*DIRECTIONS*
Print the listing below only from the line that has "none -> lime tile G8 level 2" through the line that has "black tile H2:I3", exactly, and drop any picture.

*DATASET ENTRIES*

- - - - - - -

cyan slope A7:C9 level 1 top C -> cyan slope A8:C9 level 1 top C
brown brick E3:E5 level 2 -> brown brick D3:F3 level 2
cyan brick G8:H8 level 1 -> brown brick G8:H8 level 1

- - - - - - -

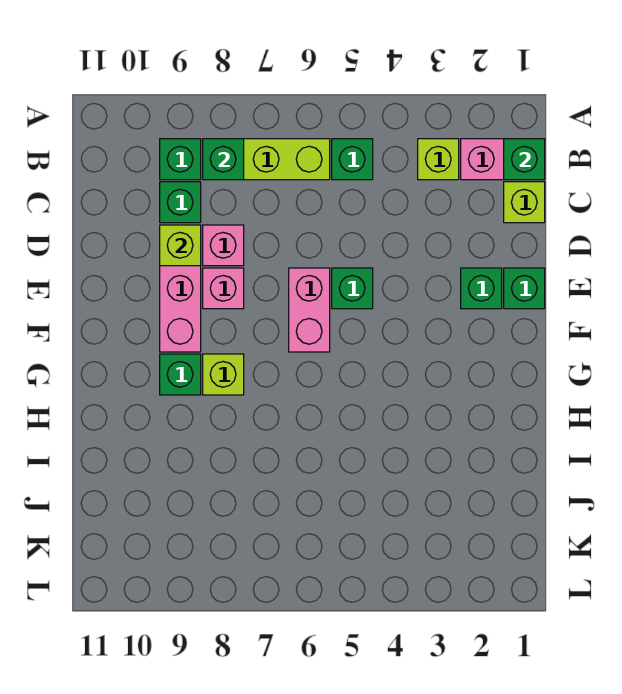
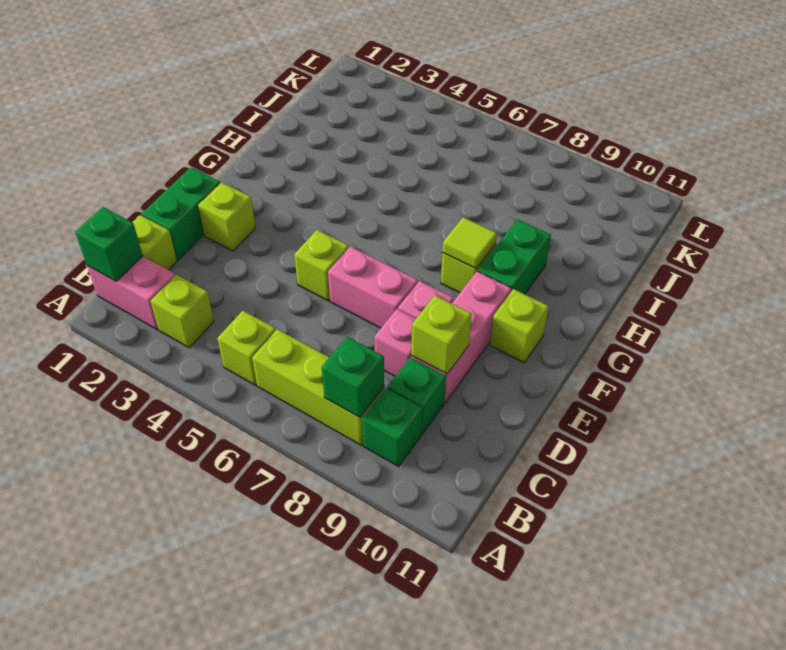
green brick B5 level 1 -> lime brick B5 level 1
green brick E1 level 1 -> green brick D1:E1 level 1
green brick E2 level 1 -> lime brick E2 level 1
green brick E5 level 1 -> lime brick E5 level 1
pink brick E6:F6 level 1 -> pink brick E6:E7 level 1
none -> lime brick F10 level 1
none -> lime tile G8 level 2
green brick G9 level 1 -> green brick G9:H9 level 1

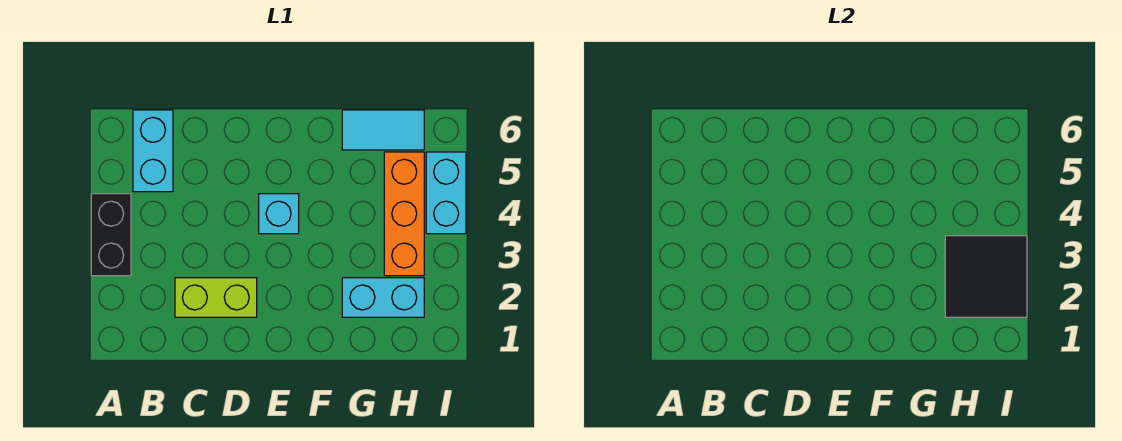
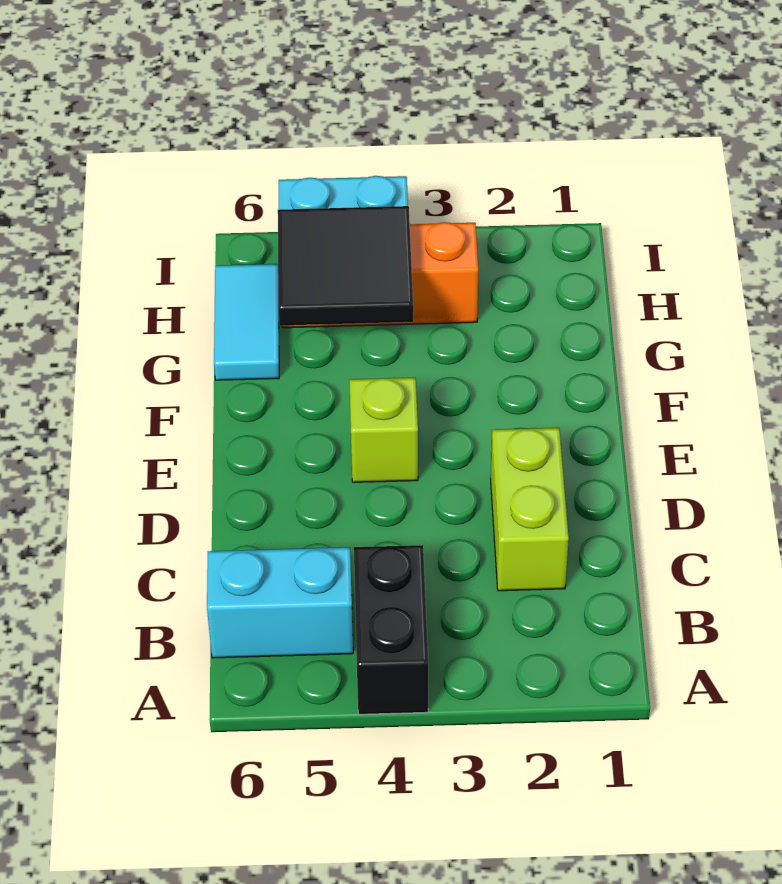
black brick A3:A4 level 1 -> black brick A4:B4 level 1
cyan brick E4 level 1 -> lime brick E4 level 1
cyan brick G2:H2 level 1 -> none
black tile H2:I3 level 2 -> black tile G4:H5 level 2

- - - - - - -

*TASK ANSWER*
none -> lime tile G8 level 2
green brick G9 level 1 -> green brick G9:H9 level 1

black brick A3:A4 level 1 -> black brick A4:B4 level 1
cyan brick E4 level 1 -> lime brick E4 level 1
cyan brick G2:H2 level 1 -> none
black tile H2:I3 level 2 -> black tile G4:H5 level 2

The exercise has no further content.